* _TASK DESCRIPTION_:
Skip the images and return the records below exactly.

* _RECORDS SUPPLIED_:
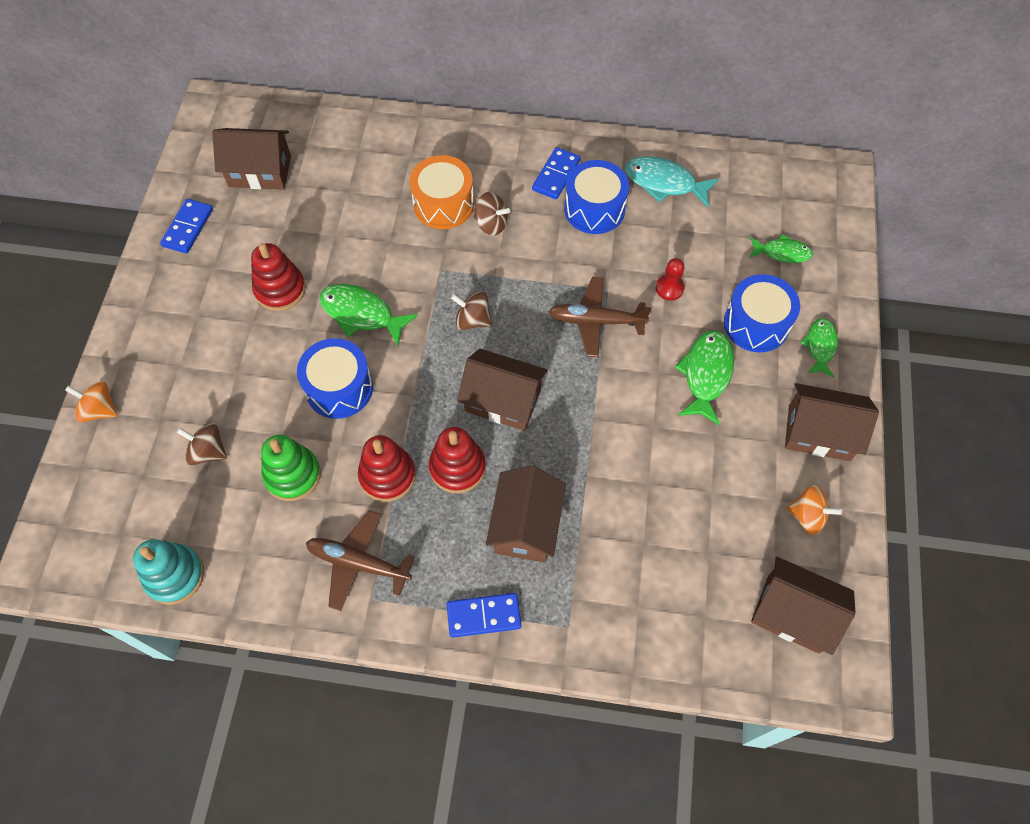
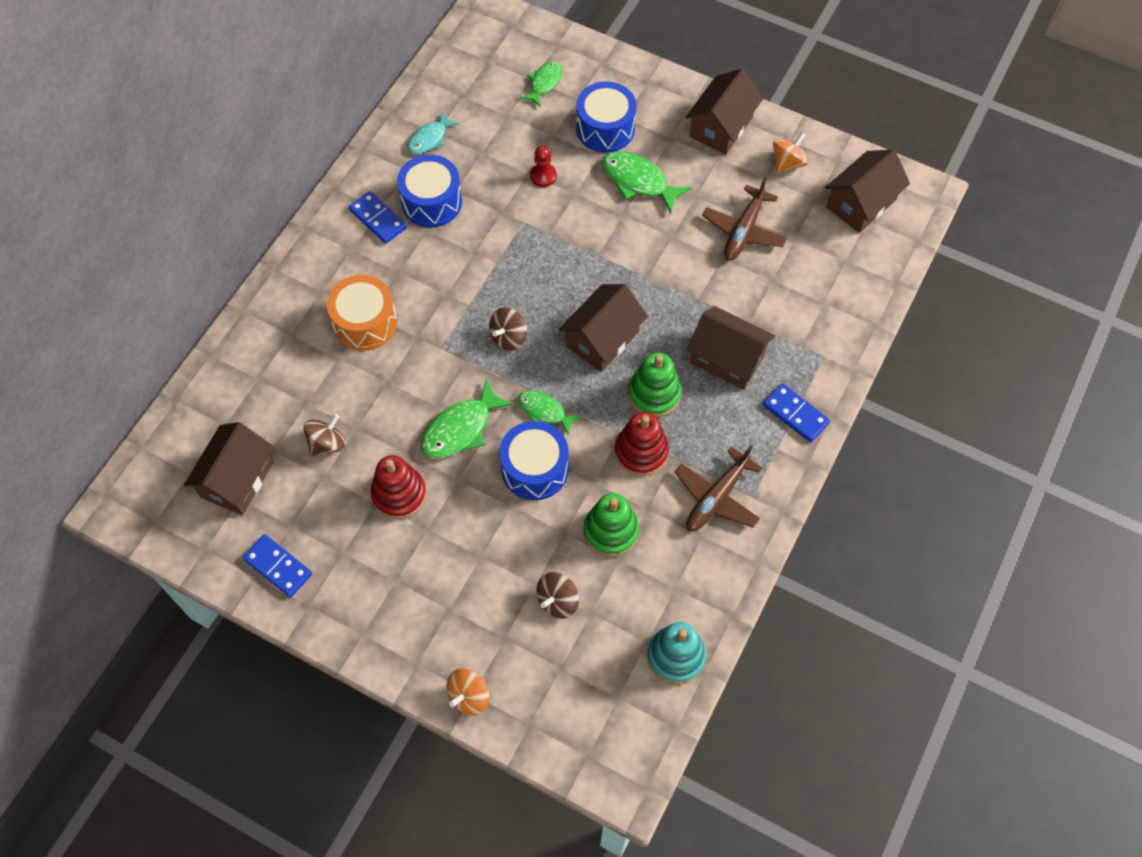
camera: 70 degrees left, 0 degrees up
red stacking toy [429,427,486,493] -> green stacking toy [628,353,681,417]
blue domino [447,593,521,638] -> blue domino turned 60 degrees counterclockwise [763,383,830,442]
brown spinning top [474,192,510,235] -> brown spinning top moved to [303,414,345,457]
brown plane [548,277,651,357] -> brown plane moved to [702,177,787,260]
turquoise fish [625,156,719,207] -> turquoise fish [407,111,459,154], size x0.65
green fish [801,318,838,378] -> green fish moved to [518,390,582,436]

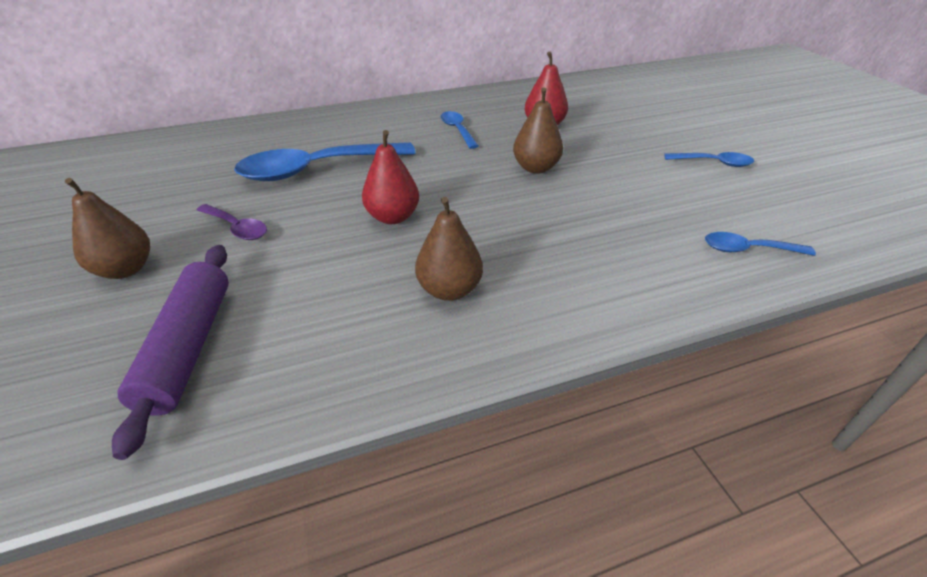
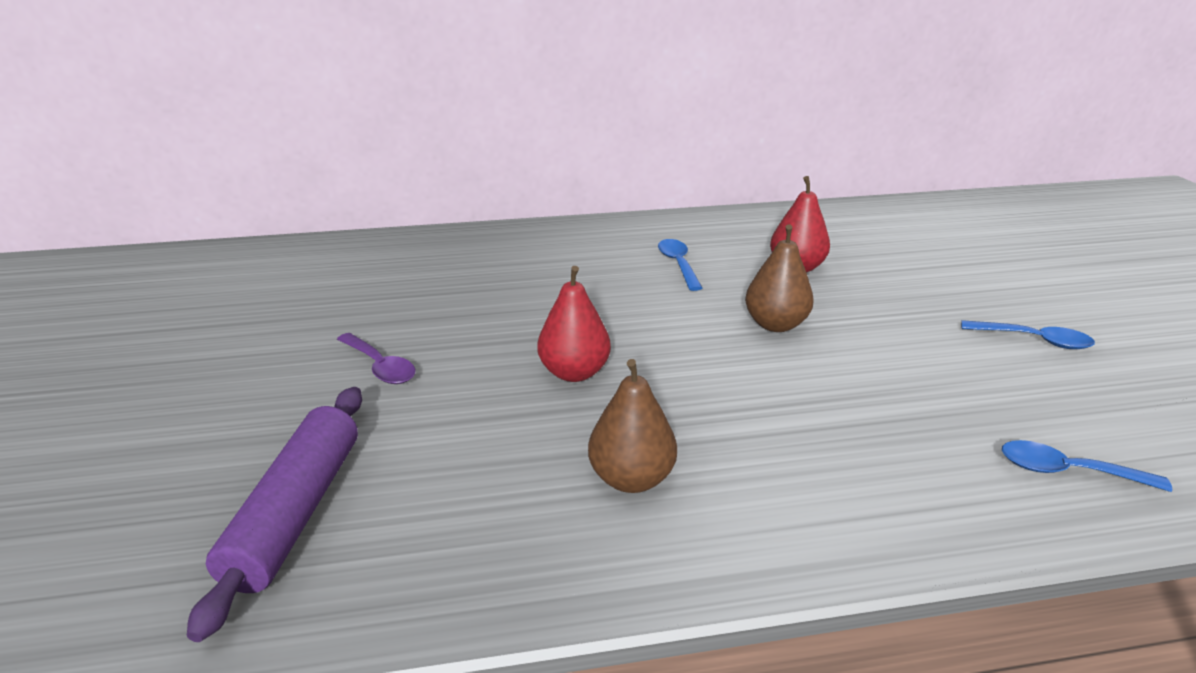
camera: 10 degrees right, 10 degrees down
brown pear [65,178,150,279] -> none
blue spoon [234,142,416,181] -> none

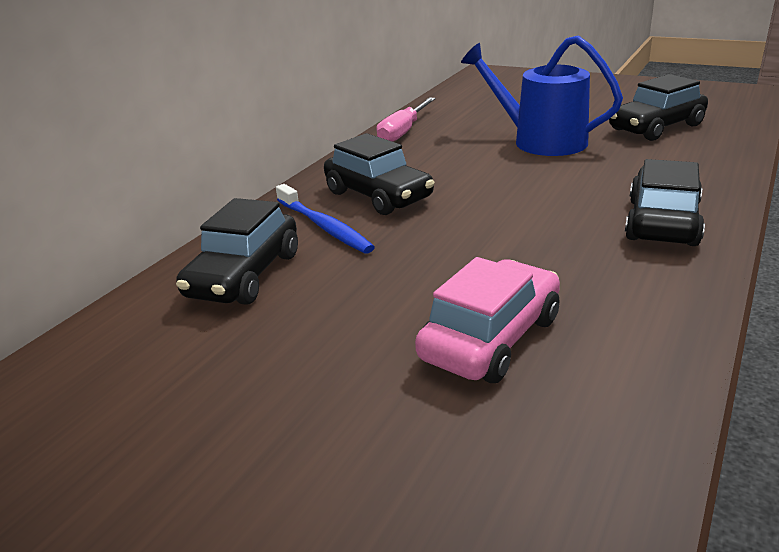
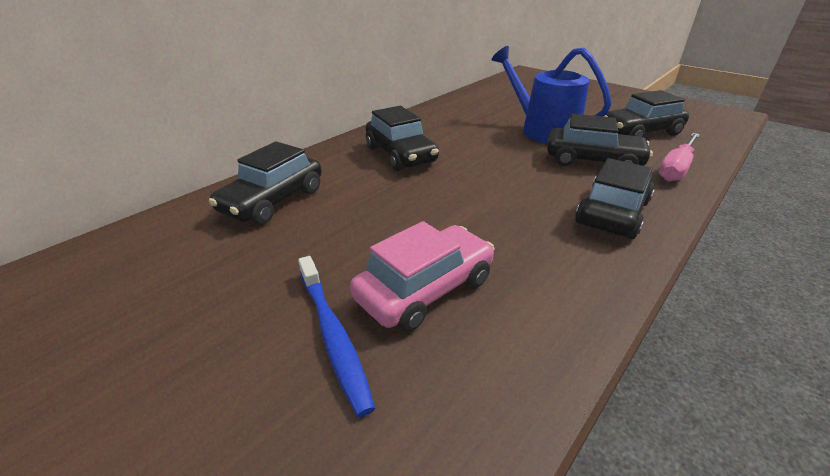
camera: 10 degrees right, 5 degrees up
blue toothbrush [276,184,375,254] -> blue toothbrush moved to [298,256,375,417]
pink screwdriver [376,97,436,142] -> pink screwdriver moved to [659,133,700,182]
none -> black car [547,114,653,166]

* _OUTPUT OF THE TASK_:
camera: 70 degrees left, 0 degrees up
red stacking toy [429,427,486,493] -> green stacking toy [628,353,681,417]
blue domino [447,593,521,638] -> blue domino turned 60 degrees counterclockwise [763,383,830,442]
brown spinning top [474,192,510,235] -> brown spinning top moved to [303,414,345,457]
brown plane [548,277,651,357] -> brown plane moved to [702,177,787,260]
turquoise fish [625,156,719,207] -> turquoise fish [407,111,459,154], size x0.65
green fish [801,318,838,378] -> green fish moved to [518,390,582,436]

camera: 10 degrees right, 10 degrees down
brown pear [65,178,150,279] -> none
blue spoon [234,142,416,181] -> none

camera: 10 degrees right, 5 degrees up
blue toothbrush [276,184,375,254] -> blue toothbrush moved to [298,256,375,417]
pink screwdriver [376,97,436,142] -> pink screwdriver moved to [659,133,700,182]
none -> black car [547,114,653,166]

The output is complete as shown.